INSTRUCTIONS FOR THE TASK
For the entries below, print exactly the lines between the line holding "R7: 43k (+3V3, N10) -> 150k (+3V3, N10)" and the line holding "IC2: ATtiny13A -> ATtiny85", inclusive, and nothing else.

BEGIN ENTRIES SHOWN

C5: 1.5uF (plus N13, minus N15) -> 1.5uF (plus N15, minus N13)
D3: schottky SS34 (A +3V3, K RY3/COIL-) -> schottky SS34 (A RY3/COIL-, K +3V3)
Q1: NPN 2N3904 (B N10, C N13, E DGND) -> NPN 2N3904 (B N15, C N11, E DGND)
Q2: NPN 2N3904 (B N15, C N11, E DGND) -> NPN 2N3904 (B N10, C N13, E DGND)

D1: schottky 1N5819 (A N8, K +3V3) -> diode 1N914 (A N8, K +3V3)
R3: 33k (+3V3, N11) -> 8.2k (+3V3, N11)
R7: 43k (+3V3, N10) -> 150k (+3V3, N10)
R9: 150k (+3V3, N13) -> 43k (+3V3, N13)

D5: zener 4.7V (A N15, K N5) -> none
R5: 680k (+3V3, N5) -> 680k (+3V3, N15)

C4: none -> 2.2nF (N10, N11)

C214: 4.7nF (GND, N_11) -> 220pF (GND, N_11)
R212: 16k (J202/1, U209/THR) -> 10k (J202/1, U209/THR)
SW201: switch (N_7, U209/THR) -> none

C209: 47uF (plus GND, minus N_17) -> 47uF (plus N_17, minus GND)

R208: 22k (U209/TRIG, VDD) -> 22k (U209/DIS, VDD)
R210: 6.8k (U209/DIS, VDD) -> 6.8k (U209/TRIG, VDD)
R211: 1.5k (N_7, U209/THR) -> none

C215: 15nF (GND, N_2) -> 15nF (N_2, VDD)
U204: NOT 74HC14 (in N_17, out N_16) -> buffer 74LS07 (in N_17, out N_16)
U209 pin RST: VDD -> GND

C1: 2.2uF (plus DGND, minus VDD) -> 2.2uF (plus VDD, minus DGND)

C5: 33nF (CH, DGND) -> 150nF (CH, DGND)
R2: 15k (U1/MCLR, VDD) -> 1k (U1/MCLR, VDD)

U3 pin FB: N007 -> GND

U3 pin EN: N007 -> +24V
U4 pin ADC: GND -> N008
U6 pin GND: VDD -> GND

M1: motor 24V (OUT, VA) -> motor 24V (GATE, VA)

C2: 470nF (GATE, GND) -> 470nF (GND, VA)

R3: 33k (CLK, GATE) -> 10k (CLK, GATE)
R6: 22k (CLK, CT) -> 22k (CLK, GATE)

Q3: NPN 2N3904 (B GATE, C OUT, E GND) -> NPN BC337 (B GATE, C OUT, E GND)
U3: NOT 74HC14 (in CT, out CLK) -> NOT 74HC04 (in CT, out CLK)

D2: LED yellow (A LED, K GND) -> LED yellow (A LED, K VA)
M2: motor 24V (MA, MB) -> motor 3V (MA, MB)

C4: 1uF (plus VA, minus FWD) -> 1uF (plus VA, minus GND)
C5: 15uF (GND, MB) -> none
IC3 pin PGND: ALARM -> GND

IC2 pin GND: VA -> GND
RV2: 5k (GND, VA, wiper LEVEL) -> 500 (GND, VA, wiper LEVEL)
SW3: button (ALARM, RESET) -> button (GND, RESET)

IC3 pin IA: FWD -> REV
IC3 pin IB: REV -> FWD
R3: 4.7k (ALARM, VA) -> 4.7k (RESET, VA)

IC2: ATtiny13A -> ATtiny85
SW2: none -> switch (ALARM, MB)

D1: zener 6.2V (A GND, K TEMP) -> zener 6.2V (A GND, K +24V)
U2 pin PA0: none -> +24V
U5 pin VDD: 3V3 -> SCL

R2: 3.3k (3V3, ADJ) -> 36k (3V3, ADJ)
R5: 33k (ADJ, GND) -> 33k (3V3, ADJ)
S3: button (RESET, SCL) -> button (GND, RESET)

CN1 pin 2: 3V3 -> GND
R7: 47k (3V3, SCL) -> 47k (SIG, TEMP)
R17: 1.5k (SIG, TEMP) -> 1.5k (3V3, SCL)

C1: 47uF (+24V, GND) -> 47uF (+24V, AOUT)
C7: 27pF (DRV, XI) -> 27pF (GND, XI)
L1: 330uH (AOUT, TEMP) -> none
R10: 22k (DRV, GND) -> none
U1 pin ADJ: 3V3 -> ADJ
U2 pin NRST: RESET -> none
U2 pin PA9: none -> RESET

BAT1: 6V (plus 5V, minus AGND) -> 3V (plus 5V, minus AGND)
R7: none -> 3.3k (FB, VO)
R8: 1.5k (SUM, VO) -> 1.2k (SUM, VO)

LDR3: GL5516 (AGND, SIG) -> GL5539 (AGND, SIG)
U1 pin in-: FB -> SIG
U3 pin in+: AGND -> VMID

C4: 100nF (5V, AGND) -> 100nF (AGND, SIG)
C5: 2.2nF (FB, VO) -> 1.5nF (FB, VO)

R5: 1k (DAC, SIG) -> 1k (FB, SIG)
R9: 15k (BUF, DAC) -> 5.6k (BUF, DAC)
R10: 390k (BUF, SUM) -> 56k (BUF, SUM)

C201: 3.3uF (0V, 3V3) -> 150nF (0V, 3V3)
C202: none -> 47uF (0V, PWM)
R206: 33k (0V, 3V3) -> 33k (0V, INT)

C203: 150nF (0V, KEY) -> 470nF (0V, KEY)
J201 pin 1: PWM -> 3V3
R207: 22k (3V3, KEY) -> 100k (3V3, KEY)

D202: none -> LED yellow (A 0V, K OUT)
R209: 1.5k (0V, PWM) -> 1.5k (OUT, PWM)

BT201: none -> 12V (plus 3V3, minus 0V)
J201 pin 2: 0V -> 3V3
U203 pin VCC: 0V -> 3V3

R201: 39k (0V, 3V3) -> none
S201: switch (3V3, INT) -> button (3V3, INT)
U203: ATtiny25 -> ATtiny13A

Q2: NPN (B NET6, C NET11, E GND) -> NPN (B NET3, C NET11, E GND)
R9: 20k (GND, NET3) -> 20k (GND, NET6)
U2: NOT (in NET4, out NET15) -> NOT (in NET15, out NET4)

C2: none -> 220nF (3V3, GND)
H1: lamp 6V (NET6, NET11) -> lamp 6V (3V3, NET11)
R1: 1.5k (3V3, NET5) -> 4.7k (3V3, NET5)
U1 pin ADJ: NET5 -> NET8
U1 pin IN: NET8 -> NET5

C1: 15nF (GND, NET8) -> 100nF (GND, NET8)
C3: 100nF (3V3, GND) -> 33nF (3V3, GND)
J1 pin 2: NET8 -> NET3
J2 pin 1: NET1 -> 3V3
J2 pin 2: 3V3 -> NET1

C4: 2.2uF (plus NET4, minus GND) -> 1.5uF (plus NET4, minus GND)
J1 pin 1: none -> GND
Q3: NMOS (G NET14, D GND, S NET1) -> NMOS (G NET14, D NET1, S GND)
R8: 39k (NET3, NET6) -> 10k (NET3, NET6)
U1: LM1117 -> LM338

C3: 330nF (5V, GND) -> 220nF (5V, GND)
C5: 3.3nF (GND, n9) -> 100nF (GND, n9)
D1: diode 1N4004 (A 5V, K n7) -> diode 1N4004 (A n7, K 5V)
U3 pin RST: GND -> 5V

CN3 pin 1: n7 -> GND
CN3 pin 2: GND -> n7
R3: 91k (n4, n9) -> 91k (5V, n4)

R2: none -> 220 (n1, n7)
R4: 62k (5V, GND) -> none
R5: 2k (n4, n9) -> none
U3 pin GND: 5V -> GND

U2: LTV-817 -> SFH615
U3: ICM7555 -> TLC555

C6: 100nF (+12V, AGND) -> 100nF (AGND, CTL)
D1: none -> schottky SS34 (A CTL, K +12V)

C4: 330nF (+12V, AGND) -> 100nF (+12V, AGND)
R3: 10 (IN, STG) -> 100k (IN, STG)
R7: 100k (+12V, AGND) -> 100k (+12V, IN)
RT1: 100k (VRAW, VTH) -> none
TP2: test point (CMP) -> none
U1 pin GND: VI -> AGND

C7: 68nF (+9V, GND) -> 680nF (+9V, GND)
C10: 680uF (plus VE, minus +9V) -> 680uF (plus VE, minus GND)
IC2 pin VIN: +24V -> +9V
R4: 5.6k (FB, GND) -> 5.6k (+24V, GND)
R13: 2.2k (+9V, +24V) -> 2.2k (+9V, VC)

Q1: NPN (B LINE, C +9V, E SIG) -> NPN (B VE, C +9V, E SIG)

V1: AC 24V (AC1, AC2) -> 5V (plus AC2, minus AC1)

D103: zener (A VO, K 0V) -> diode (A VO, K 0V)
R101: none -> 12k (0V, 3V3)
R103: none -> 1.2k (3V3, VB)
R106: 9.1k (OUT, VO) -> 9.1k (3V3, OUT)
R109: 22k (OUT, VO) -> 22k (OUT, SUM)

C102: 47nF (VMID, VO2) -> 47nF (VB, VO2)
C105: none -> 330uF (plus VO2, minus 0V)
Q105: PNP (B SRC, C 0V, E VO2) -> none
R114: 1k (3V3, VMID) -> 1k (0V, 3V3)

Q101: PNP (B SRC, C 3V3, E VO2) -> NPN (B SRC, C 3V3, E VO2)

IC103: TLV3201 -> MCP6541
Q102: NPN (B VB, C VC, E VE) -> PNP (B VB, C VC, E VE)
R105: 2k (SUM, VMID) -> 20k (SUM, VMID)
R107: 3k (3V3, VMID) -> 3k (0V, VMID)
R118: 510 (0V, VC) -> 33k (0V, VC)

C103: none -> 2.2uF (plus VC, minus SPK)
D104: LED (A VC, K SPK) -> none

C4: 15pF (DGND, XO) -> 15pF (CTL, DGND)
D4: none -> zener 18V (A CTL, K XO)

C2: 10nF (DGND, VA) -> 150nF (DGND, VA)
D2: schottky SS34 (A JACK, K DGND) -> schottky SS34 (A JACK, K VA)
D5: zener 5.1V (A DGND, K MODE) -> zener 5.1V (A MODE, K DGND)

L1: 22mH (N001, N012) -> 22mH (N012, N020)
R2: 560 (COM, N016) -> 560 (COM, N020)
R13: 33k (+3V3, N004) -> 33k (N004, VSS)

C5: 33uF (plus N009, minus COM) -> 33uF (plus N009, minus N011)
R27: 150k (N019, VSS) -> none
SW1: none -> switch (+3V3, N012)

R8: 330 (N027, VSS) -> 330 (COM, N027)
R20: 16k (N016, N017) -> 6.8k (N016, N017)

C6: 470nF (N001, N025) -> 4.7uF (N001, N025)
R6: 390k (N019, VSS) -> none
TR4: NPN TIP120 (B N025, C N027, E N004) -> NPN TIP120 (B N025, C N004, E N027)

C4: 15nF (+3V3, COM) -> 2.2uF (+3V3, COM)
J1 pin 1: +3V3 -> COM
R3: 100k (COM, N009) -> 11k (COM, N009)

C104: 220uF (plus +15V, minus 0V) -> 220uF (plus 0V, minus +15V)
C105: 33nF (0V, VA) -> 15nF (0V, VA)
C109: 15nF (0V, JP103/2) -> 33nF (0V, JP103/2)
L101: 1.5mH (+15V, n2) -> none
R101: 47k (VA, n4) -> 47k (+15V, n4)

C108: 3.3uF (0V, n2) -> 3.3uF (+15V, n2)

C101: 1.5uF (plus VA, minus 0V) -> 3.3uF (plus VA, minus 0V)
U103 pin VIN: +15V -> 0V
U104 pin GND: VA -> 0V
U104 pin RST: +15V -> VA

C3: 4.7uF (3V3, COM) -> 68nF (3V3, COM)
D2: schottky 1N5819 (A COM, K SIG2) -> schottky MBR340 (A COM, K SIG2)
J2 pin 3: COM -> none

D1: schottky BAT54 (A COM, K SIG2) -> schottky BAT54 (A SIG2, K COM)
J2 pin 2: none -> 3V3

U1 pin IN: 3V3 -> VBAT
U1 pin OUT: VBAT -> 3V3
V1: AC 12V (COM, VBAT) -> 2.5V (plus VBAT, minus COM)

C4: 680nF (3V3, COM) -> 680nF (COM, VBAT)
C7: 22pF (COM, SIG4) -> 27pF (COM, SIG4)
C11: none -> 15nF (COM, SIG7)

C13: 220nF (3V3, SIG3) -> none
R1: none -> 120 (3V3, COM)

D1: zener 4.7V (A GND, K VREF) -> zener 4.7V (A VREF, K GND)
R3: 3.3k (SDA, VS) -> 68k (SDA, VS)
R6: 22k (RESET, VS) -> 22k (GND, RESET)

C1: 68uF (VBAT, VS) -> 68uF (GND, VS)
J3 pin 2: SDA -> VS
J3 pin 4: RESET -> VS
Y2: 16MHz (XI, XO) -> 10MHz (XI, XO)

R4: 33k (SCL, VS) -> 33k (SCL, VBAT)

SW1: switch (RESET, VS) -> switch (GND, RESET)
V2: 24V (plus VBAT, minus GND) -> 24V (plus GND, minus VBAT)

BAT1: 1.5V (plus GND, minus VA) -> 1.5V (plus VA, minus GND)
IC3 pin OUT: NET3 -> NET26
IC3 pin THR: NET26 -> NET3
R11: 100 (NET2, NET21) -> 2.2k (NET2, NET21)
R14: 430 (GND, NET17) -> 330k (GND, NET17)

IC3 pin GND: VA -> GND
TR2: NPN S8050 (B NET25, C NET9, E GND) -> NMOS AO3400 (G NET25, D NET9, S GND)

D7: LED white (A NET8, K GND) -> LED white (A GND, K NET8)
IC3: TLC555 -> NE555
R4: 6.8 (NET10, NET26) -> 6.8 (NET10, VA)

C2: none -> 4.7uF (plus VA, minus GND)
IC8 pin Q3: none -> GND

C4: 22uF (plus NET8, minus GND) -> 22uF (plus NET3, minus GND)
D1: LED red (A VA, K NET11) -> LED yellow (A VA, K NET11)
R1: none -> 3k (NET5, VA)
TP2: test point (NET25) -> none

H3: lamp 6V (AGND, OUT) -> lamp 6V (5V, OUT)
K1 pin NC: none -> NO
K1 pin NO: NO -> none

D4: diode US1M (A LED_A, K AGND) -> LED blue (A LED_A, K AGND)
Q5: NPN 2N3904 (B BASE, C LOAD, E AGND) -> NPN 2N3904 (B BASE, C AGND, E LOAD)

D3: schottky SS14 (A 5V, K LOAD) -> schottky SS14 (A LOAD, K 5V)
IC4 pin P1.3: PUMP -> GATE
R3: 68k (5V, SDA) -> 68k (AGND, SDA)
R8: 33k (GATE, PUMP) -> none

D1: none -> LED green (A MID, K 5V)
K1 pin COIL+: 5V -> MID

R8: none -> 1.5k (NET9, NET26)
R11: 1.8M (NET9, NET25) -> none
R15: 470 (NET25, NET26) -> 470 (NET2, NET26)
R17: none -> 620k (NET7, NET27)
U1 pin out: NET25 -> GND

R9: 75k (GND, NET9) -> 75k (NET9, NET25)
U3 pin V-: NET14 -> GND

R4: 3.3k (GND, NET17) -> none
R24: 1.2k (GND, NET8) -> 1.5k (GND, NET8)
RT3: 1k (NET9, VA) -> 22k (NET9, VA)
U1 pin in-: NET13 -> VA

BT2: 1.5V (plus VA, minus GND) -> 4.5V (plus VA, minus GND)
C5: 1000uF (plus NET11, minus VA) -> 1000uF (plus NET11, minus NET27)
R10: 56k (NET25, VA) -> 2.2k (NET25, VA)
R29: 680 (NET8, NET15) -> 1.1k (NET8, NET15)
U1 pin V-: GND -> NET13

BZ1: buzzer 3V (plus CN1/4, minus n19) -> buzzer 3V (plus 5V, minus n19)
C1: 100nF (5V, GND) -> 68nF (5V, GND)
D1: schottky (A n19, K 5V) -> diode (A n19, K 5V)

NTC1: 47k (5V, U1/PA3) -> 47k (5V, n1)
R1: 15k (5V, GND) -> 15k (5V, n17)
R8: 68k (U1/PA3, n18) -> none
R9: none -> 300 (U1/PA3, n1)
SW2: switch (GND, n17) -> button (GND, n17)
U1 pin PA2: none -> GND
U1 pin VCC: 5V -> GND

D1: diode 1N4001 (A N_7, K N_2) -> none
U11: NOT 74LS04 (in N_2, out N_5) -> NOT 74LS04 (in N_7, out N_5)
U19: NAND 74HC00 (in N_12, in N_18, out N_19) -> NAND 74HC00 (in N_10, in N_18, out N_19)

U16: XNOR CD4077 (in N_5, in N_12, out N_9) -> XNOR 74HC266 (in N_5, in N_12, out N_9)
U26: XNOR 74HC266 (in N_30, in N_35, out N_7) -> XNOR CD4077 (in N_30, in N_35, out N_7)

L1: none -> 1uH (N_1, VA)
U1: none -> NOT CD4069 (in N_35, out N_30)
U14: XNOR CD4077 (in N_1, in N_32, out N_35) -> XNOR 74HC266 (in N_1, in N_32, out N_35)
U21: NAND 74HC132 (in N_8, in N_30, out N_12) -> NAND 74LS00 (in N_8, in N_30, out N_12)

END ENTRIES SHOWN

OUTPUT FOR THIS TASK
R7: 43k (+3V3, N10) -> 150k (+3V3, N10)
R9: 150k (+3V3, N13) -> 43k (+3V3, N13)

D5: zener 4.7V (A N15, K N5) -> none
R5: 680k (+3V3, N5) -> 680k (+3V3, N15)

C4: none -> 2.2nF (N10, N11)

C214: 4.7nF (GND, N_11) -> 220pF (GND, N_11)
R212: 16k (J202/1, U209/THR) -> 10k (J202/1, U209/THR)
SW201: switch (N_7, U209/THR) -> none

C209: 47uF (plus GND, minus N_17) -> 47uF (plus N_17, minus GND)

R208: 22k (U209/TRIG, VDD) -> 22k (U209/DIS, VDD)
R210: 6.8k (U209/DIS, VDD) -> 6.8k (U209/TRIG, VDD)
R211: 1.5k (N_7, U209/THR) -> none

C215: 15nF (GND, N_2) -> 15nF (N_2, VDD)
U204: NOT 74HC14 (in N_17, out N_16) -> buffer 74LS07 (in N_17, out N_16)
U209 pin RST: VDD -> GND

C1: 2.2uF (plus DGND, minus VDD) -> 2.2uF (plus VDD, minus DGND)

C5: 33nF (CH, DGND) -> 150nF (CH, DGND)
R2: 15k (U1/MCLR, VDD) -> 1k (U1/MCLR, VDD)

U3 pin FB: N007 -> GND

U3 pin EN: N007 -> +24V
U4 pin ADC: GND -> N008
U6 pin GND: VDD -> GND

M1: motor 24V (OUT, VA) -> motor 24V (GATE, VA)

C2: 470nF (GATE, GND) -> 470nF (GND, VA)

R3: 33k (CLK, GATE) -> 10k (CLK, GATE)
R6: 22k (CLK, CT) -> 22k (CLK, GATE)

Q3: NPN 2N3904 (B GATE, C OUT, E GND) -> NPN BC337 (B GATE, C OUT, E GND)
U3: NOT 74HC14 (in CT, out CLK) -> NOT 74HC04 (in CT, out CLK)

D2: LED yellow (A LED, K GND) -> LED yellow (A LED, K VA)
M2: motor 24V (MA, MB) -> motor 3V (MA, MB)

C4: 1uF (plus VA, minus FWD) -> 1uF (plus VA, minus GND)
C5: 15uF (GND, MB) -> none
IC3 pin PGND: ALARM -> GND

IC2 pin GND: VA -> GND
RV2: 5k (GND, VA, wiper LEVEL) -> 500 (GND, VA, wiper LEVEL)
SW3: button (ALARM, RESET) -> button (GND, RESET)

IC3 pin IA: FWD -> REV
IC3 pin IB: REV -> FWD
R3: 4.7k (ALARM, VA) -> 4.7k (RESET, VA)

IC2: ATtiny13A -> ATtiny85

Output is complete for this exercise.